**What to work on:** Say how many lines in the entries contain "schottky", giving only the number.

**Stored items from a collection:**

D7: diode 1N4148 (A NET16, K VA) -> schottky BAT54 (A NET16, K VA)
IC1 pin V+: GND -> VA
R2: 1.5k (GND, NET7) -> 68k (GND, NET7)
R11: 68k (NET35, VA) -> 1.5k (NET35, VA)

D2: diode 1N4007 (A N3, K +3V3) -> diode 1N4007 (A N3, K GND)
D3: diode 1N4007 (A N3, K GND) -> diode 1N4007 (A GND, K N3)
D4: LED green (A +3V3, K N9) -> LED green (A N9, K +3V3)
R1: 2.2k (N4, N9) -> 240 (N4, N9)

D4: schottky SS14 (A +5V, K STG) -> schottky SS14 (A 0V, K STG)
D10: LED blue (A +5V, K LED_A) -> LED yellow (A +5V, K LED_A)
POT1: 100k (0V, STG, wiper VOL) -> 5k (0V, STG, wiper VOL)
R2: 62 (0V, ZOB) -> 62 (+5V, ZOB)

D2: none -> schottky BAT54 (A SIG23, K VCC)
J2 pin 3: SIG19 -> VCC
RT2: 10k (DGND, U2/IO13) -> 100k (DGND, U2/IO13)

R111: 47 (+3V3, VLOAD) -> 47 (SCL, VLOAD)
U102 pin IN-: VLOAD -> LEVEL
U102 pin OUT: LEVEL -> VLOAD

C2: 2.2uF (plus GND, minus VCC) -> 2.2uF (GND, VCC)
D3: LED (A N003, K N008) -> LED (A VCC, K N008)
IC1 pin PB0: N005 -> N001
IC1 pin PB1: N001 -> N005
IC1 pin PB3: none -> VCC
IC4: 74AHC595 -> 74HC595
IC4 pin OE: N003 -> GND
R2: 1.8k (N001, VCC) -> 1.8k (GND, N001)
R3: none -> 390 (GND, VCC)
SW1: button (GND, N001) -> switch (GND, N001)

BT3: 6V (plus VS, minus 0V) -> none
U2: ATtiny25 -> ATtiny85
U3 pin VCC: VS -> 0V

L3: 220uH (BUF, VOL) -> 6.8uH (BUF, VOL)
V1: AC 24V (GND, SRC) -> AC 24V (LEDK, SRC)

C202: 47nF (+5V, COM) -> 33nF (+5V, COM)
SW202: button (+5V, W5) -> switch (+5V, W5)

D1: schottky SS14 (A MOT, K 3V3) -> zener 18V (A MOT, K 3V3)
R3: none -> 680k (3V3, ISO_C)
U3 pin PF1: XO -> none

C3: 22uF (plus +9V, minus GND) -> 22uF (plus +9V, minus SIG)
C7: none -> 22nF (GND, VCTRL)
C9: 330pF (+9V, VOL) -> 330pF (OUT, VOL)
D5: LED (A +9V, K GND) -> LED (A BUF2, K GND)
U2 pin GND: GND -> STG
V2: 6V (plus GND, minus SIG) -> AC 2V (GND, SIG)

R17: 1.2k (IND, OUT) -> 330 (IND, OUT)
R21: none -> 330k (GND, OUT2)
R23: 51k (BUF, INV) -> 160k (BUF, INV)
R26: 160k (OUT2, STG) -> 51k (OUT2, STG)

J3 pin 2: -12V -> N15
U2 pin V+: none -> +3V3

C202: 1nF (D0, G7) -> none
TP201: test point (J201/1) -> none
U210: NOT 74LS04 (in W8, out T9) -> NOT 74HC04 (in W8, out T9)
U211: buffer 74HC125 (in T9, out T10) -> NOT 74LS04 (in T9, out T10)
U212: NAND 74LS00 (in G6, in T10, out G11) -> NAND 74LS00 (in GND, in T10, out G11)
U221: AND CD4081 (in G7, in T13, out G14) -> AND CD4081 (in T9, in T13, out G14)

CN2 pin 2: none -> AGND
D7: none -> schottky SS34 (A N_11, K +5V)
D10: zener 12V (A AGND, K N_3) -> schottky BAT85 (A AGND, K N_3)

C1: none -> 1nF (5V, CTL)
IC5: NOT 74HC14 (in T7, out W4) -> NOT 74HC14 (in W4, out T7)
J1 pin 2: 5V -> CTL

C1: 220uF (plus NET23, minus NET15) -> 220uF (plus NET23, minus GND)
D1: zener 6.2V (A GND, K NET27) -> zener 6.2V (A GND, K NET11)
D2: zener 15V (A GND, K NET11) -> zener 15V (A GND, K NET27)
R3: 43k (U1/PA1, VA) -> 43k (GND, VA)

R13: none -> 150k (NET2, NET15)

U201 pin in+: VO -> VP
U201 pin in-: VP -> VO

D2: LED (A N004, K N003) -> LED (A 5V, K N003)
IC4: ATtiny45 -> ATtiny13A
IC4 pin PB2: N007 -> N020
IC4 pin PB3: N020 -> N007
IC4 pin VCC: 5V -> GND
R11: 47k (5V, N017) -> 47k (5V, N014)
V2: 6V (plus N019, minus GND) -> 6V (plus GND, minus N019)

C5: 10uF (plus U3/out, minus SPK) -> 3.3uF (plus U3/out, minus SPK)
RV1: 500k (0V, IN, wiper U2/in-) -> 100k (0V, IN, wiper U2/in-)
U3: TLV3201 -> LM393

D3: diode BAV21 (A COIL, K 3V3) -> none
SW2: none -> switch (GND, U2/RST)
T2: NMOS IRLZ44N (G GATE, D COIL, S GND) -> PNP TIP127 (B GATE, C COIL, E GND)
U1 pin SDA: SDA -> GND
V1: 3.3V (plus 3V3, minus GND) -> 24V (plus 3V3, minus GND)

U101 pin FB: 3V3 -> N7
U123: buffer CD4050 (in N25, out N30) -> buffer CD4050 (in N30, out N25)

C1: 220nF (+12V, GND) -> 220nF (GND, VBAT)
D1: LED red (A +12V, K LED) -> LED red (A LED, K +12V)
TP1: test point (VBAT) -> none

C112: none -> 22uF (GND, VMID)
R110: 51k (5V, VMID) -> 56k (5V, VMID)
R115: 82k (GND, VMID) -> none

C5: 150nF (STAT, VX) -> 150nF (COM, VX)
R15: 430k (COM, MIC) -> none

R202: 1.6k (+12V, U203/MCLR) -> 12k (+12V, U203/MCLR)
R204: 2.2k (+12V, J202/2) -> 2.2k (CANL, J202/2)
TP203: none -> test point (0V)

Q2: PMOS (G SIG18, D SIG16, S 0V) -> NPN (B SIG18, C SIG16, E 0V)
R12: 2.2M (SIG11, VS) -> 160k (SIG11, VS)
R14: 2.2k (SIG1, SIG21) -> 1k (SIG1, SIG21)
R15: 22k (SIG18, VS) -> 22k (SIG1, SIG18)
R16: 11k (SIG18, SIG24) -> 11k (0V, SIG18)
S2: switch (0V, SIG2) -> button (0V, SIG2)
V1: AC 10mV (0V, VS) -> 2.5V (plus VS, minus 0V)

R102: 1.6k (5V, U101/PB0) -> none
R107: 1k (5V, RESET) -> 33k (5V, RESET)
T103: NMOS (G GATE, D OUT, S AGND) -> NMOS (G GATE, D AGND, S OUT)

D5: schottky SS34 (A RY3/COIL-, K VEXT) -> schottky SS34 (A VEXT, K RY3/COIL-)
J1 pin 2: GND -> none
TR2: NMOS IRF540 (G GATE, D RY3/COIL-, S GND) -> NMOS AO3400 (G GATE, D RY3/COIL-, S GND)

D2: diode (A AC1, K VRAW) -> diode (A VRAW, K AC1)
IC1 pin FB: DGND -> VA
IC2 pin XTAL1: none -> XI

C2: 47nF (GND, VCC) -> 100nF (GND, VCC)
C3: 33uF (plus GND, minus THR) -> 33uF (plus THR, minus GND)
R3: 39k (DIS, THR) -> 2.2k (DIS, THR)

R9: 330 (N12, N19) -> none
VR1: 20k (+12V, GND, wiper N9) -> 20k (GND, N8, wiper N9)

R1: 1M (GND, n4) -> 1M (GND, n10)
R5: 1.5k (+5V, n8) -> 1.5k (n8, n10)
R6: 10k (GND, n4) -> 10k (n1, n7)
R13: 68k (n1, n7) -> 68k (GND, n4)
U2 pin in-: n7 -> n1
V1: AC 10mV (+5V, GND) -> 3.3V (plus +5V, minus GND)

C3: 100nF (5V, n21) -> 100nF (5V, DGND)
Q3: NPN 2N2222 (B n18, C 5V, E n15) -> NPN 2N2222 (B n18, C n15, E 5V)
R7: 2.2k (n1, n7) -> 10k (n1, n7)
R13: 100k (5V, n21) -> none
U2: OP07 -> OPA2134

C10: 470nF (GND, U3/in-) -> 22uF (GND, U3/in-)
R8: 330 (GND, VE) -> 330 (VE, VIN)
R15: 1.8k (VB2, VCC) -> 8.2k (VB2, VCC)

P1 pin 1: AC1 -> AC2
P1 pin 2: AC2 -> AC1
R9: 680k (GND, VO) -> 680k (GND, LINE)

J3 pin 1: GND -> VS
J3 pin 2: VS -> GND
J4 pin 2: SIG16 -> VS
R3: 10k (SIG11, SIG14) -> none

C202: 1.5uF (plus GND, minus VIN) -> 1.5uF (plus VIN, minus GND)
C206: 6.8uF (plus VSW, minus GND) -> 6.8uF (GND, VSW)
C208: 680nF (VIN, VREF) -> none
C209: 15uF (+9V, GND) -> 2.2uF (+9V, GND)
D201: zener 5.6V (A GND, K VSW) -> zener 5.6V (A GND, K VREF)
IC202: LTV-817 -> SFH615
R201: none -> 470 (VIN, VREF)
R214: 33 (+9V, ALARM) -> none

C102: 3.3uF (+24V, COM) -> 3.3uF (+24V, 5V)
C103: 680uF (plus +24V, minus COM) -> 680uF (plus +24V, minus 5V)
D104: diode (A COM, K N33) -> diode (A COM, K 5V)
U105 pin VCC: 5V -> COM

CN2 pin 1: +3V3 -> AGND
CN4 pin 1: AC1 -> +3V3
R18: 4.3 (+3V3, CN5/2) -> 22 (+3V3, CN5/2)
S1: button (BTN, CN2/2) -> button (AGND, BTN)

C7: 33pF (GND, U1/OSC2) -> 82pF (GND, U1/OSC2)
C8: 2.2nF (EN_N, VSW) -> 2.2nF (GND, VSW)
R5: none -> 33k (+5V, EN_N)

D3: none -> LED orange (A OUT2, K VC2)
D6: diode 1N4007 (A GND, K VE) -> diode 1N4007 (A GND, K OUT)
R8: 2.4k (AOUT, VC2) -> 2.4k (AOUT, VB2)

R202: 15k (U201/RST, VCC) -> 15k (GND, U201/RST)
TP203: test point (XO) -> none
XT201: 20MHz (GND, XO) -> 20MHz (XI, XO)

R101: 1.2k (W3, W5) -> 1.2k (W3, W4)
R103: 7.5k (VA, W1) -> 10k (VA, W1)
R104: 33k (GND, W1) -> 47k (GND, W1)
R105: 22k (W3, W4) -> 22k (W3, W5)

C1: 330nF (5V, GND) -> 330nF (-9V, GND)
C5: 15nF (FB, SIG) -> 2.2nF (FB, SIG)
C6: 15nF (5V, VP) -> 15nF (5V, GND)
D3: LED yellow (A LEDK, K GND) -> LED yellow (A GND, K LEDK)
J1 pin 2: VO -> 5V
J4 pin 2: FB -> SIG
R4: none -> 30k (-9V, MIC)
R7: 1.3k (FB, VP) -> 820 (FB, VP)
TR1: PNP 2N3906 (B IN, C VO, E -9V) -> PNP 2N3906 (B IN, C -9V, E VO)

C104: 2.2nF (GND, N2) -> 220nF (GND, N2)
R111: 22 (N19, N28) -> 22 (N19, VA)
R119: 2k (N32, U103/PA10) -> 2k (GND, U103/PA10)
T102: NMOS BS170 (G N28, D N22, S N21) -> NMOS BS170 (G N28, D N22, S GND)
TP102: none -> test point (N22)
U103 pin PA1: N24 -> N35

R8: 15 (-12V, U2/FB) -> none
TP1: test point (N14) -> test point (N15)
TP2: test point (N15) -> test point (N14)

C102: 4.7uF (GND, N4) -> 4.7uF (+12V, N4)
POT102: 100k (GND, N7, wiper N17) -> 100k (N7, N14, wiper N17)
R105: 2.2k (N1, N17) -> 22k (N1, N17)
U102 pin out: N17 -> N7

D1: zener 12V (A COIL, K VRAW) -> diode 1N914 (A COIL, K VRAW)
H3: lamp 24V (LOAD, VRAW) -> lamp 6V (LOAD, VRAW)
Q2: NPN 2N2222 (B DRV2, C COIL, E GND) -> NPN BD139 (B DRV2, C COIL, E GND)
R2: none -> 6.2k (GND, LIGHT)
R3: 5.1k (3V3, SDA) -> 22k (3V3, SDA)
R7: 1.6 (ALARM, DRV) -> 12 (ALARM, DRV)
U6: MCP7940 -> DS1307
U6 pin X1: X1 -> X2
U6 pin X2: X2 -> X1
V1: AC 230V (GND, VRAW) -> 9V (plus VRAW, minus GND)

**Solved exercise:** 7